===== Provided data
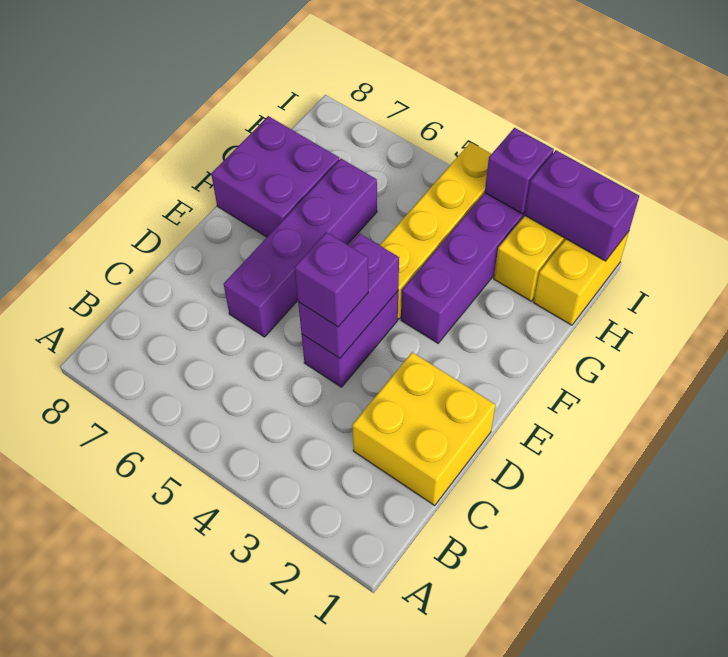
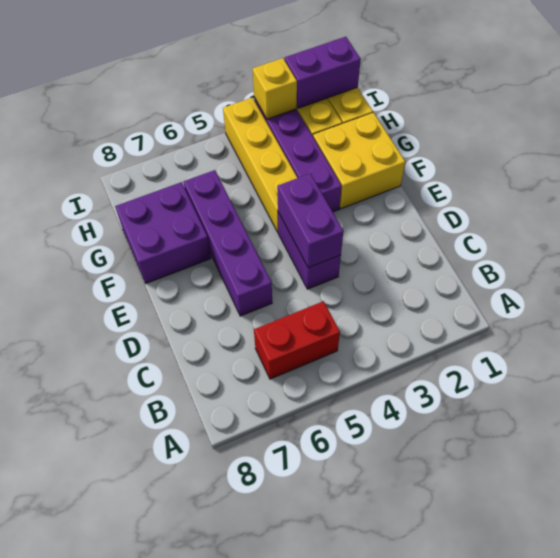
none -> red brick B5:B6 level 1
yellow brick C1:D2 level 1 -> yellow brick F1:G2 level 1
purple brick D4 level 3 -> none
purple brick I3 level 2 -> yellow brick I3 level 2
==========
Try it: Repeat the listing above exactly, with no pictures.

Solved problem:
none -> red brick B5:B6 level 1
yellow brick C1:D2 level 1 -> yellow brick F1:G2 level 1
purple brick D4 level 3 -> none
purple brick I3 level 2 -> yellow brick I3 level 2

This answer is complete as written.